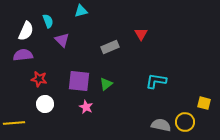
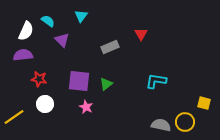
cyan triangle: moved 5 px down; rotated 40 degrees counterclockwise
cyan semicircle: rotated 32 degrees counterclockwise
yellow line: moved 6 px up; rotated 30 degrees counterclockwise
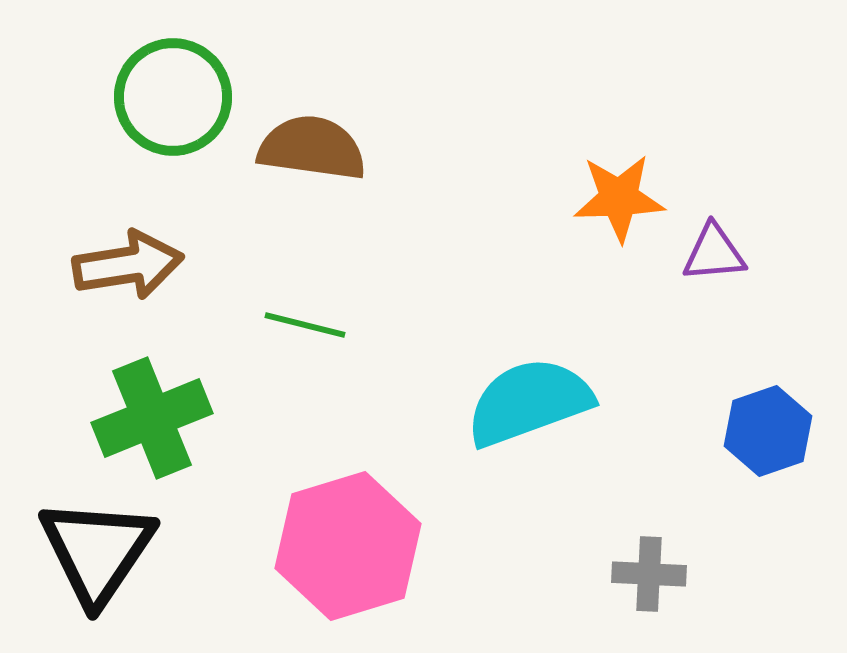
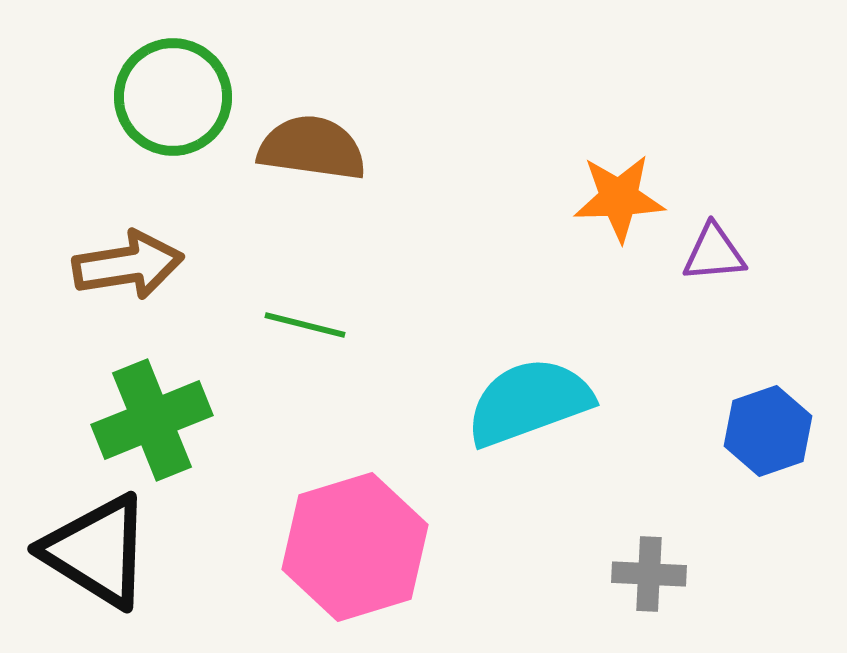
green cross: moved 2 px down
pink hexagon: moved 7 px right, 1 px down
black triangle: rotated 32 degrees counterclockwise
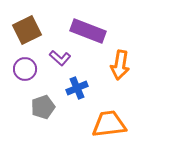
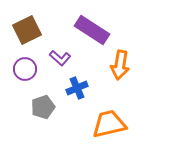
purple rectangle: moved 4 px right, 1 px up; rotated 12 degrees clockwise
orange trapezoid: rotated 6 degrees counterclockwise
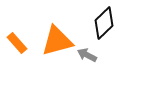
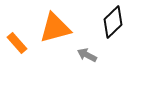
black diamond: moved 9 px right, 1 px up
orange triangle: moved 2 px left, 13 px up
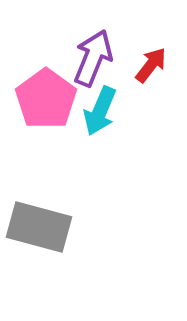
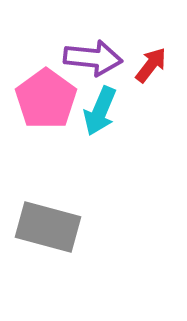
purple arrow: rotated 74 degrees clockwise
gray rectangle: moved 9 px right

┄┄┄┄┄┄

# [TASK OBJECTIVE]
A word-for-word copy of the lines from the one containing "orange triangle: moved 2 px left, 13 px up" through the last line of the records is what is wanted, without pictures and without any other line.

# [SOLUTION FOR THIS EXERCISE]
orange triangle: moved 2 px left, 13 px up
purple arrow: rotated 74 degrees clockwise
gray rectangle: moved 9 px right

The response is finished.